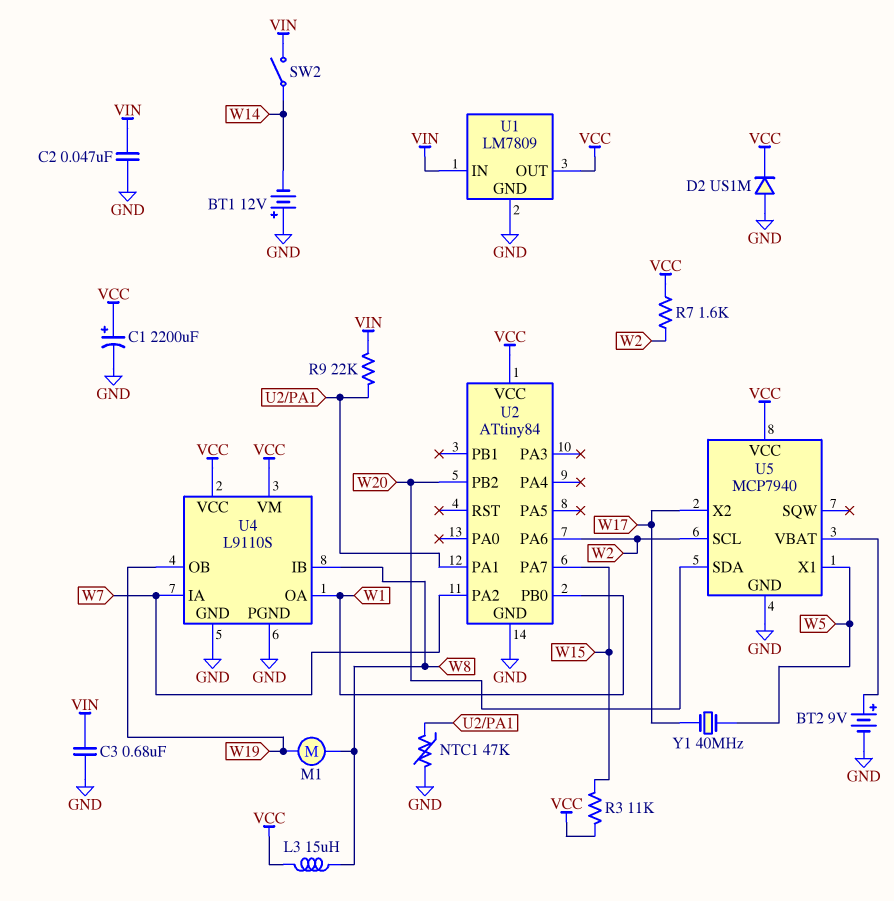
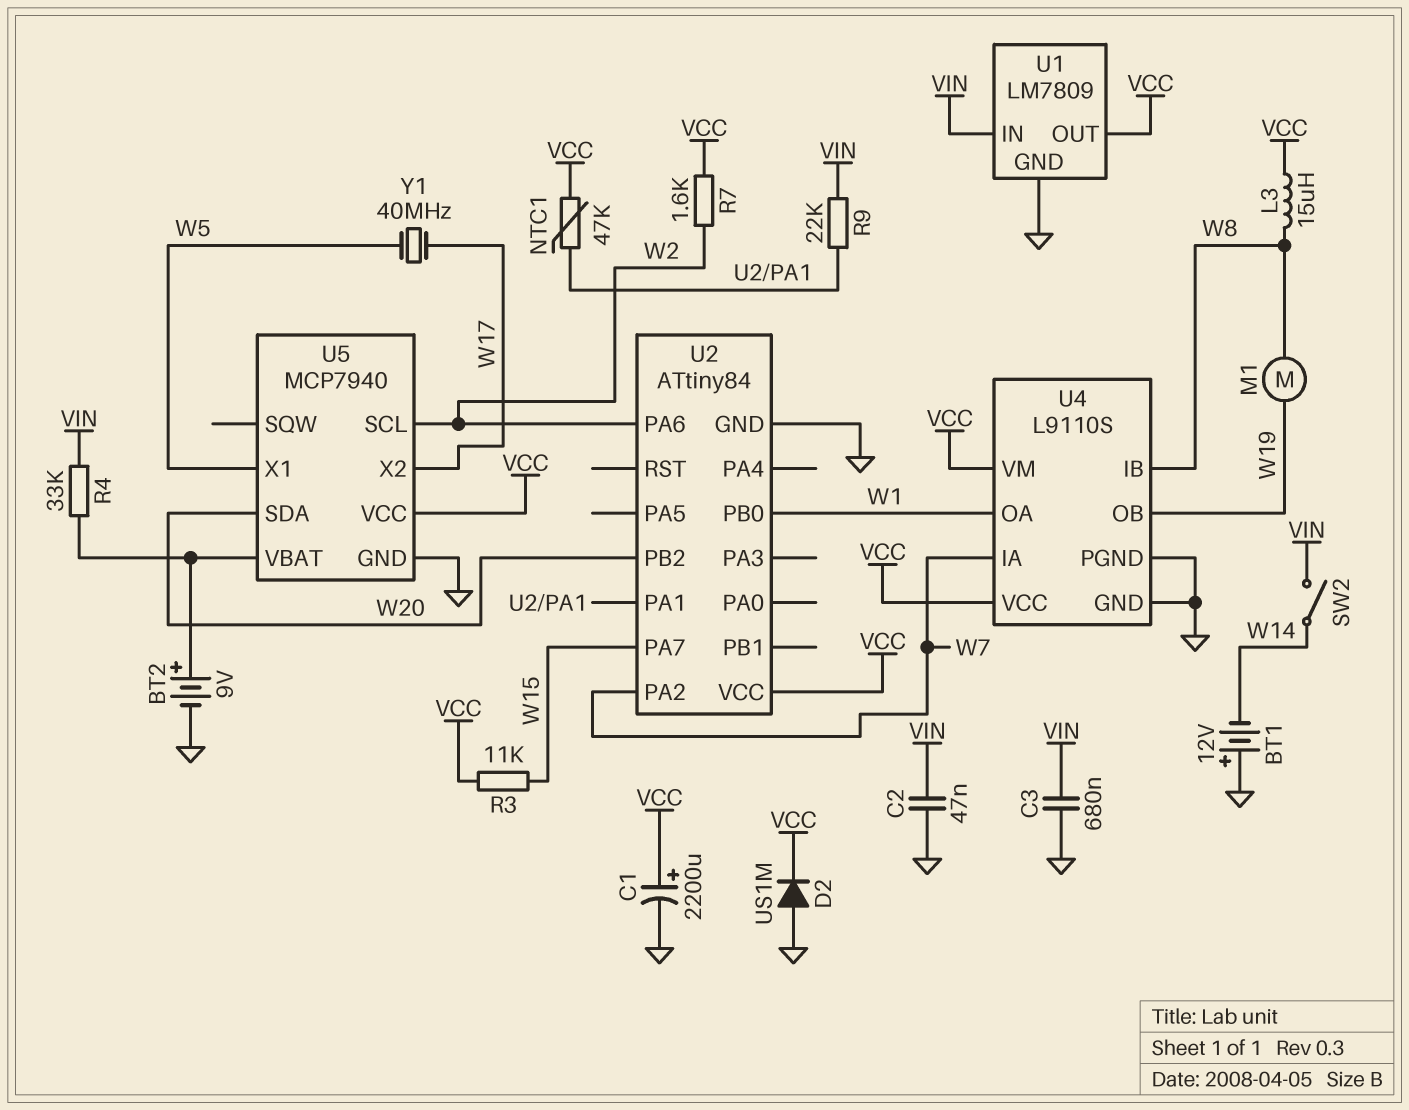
NTC1: 47k (GND, U2/PA1) -> 47k (U2/PA1, VCC)
R4: none -> 33k (U5/VBAT, VIN)

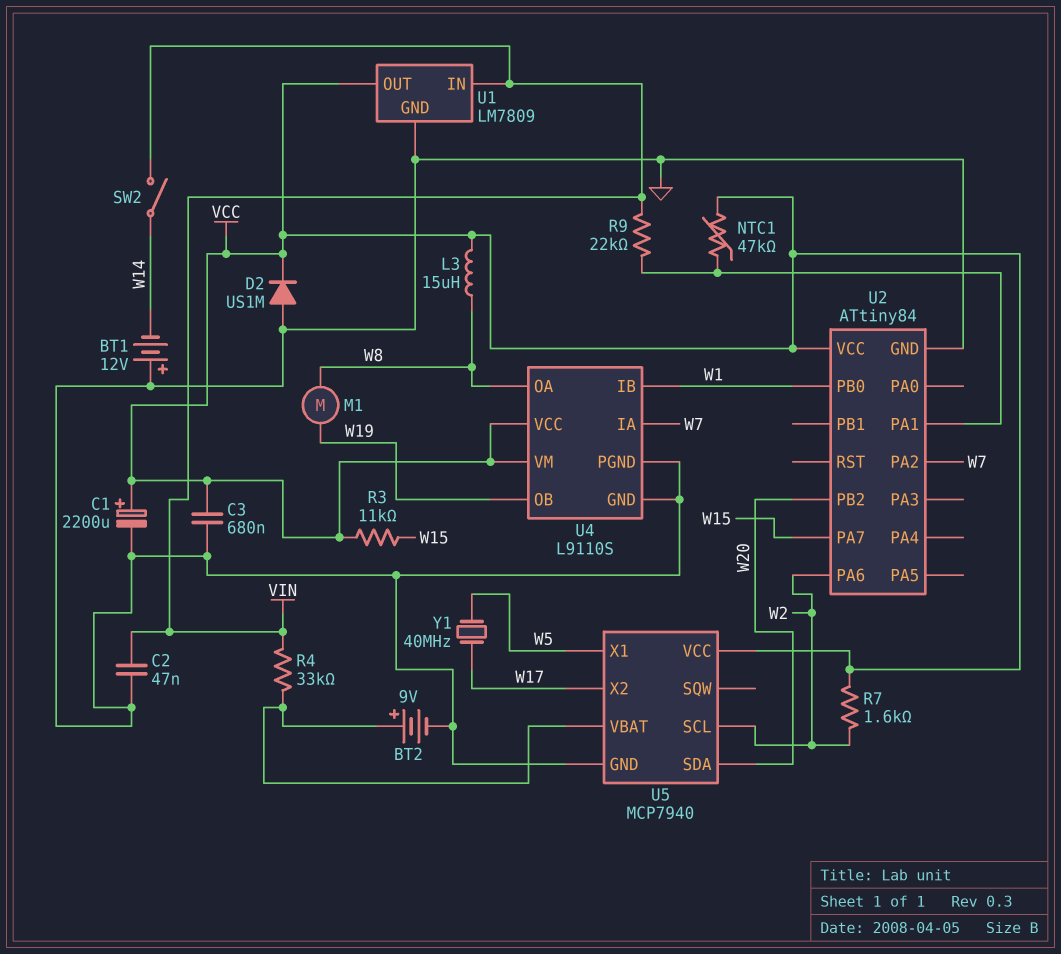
C3: 680nF (GND, VIN) -> 680nF (GND, VCC)
U4 pin IB: W8 -> W1
U4 pin OA: W1 -> W8

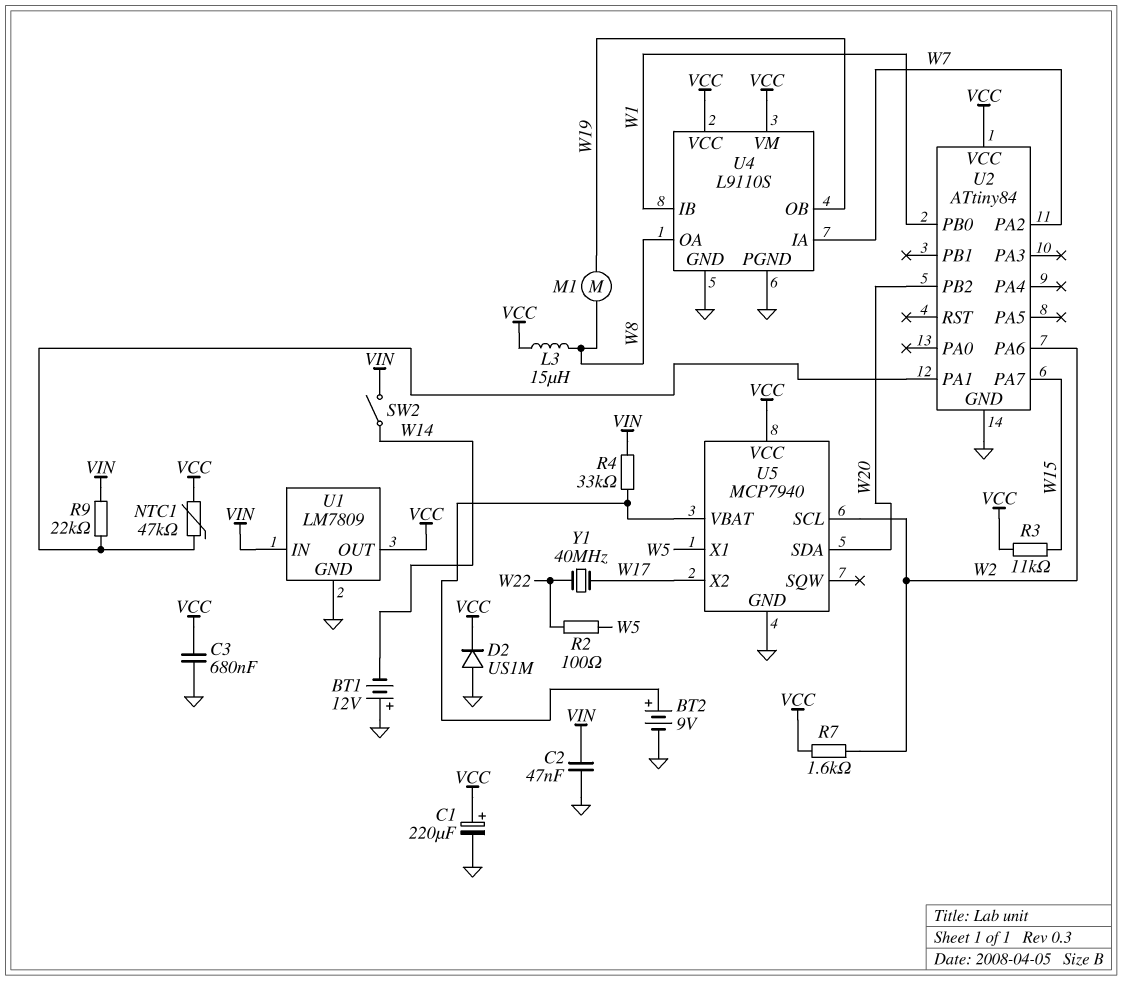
C1: 2200uF (plus VCC, minus GND) -> 220uF (plus VCC, minus GND)
R2: none -> 100 (W5, W22)
Y1: 40MHz (W5, W17) -> 40MHz (W17, W22)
********
If a line in the records above contains the string "none", copy that line out.

### Task response
R4: none -> 33k (U5/VBAT, VIN)
R2: none -> 100 (W5, W22)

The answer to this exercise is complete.